(Object transformation records)
__________________________________________________

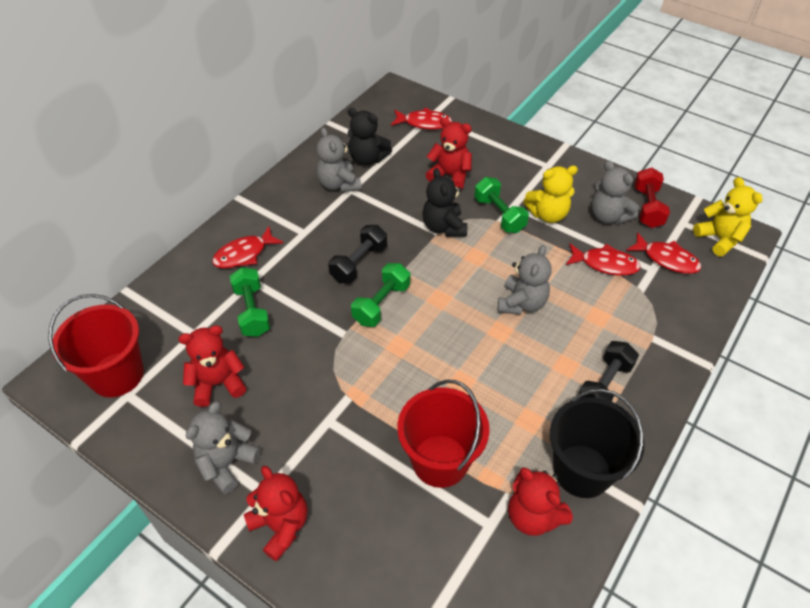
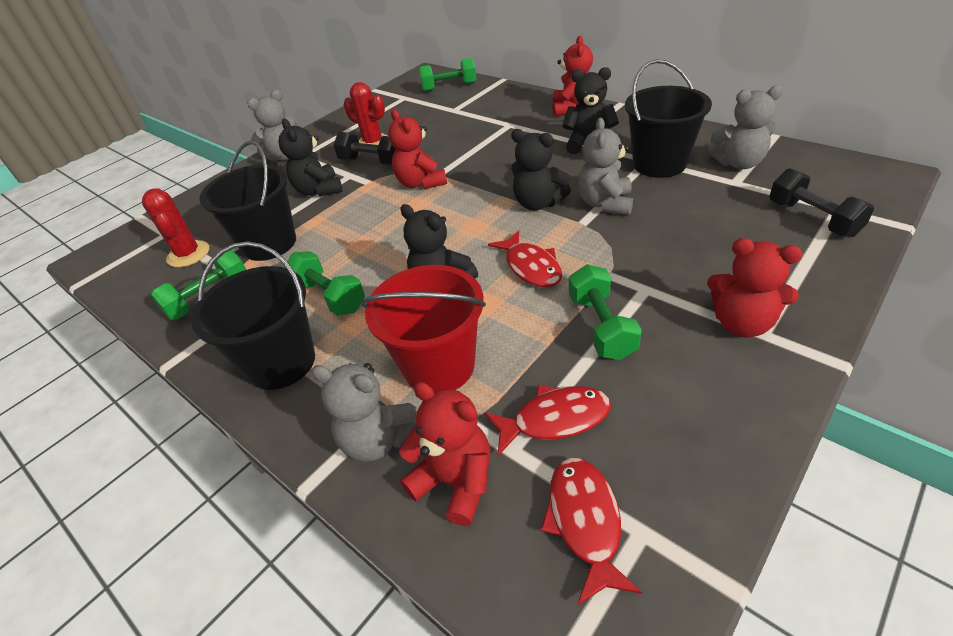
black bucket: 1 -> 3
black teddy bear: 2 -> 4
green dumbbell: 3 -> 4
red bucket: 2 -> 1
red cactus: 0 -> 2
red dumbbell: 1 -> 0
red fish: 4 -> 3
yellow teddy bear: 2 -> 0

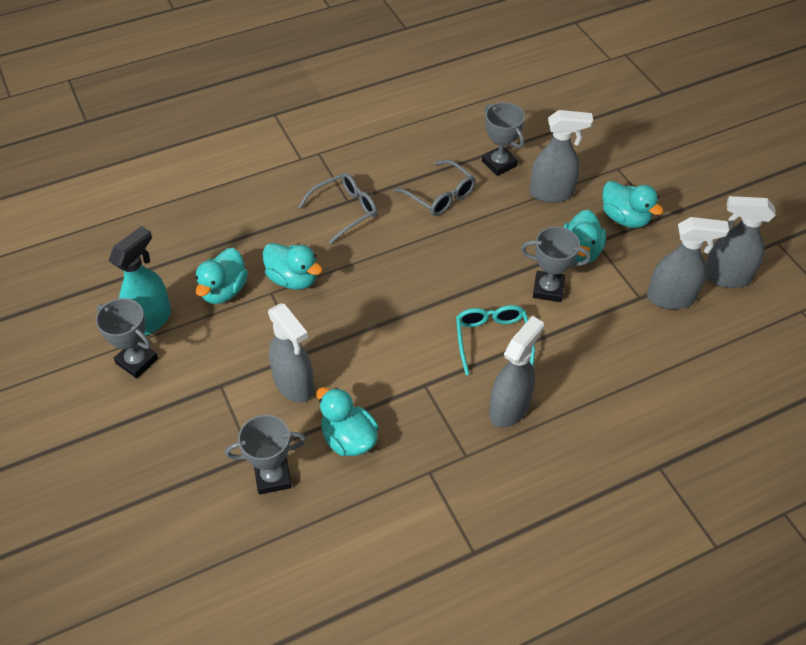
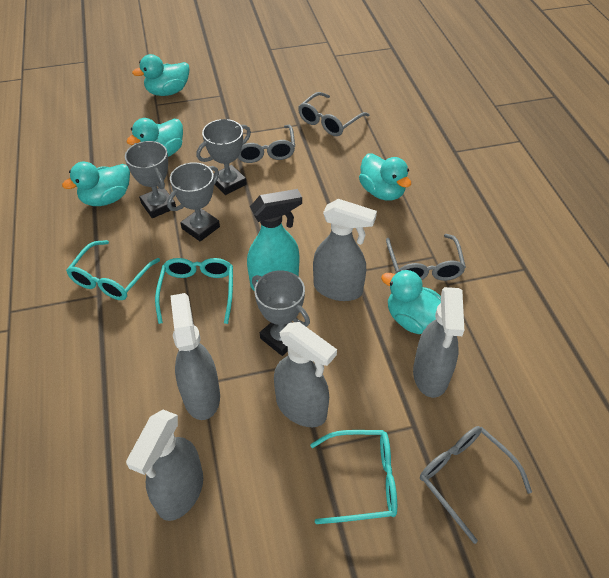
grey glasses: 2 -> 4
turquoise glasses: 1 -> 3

__________________________________________________

## Requirement
Can the lines from the one with "yellow teddy bear: 2 -> 0" to the end of the records above be quoted exactly, both ends included, with every picture omitted?

## Answer box
yellow teddy bear: 2 -> 0

grey glasses: 2 -> 4
turquoise glasses: 1 -> 3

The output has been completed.